From the first line through the one containing "plant: (219, 308) -> (182, 143), removed", restate the listing word for word, and give no other lines.
════
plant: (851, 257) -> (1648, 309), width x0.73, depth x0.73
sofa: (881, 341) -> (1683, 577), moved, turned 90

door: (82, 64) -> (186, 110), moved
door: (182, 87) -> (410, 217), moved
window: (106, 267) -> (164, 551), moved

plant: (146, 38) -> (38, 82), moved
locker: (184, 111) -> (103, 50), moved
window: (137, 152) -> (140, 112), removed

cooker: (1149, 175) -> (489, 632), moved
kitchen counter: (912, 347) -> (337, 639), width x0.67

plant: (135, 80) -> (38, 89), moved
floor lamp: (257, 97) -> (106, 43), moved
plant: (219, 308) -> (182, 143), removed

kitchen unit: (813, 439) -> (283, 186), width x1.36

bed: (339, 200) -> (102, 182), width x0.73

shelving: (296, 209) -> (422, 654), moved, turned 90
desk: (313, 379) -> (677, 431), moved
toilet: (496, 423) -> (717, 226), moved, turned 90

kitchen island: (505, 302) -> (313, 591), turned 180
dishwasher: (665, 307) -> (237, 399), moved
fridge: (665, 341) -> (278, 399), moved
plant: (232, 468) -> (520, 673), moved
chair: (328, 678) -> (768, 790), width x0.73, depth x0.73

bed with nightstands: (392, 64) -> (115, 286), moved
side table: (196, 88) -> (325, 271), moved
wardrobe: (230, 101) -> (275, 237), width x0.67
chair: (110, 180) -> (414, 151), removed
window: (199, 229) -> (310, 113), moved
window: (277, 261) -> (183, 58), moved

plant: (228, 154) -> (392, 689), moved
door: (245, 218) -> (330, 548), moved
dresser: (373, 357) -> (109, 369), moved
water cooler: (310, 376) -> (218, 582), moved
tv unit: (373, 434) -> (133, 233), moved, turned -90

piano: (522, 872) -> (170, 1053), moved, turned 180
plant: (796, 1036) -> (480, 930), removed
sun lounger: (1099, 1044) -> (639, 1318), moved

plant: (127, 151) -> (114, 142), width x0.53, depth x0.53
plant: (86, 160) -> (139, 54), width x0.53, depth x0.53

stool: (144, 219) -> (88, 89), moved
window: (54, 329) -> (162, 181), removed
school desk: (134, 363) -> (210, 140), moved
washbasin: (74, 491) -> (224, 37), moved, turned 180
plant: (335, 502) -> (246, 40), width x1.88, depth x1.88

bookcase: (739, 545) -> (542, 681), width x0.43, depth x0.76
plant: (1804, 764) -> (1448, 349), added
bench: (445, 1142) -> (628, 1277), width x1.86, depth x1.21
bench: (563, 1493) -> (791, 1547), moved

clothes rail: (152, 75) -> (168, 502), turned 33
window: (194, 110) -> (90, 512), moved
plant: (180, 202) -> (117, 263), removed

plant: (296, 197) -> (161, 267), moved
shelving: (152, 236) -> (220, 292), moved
════
Exercise answer —
plant: (851, 257) -> (1648, 309), width x0.73, depth x0.73
sofa: (881, 341) -> (1683, 577), moved, turned 90

door: (82, 64) -> (186, 110), moved
door: (182, 87) -> (410, 217), moved
window: (106, 267) -> (164, 551), moved

plant: (146, 38) -> (38, 82), moved
locker: (184, 111) -> (103, 50), moved
window: (137, 152) -> (140, 112), removed

cooker: (1149, 175) -> (489, 632), moved
kitchen counter: (912, 347) -> (337, 639), width x0.67

plant: (135, 80) -> (38, 89), moved
floor lamp: (257, 97) -> (106, 43), moved
plant: (219, 308) -> (182, 143), removed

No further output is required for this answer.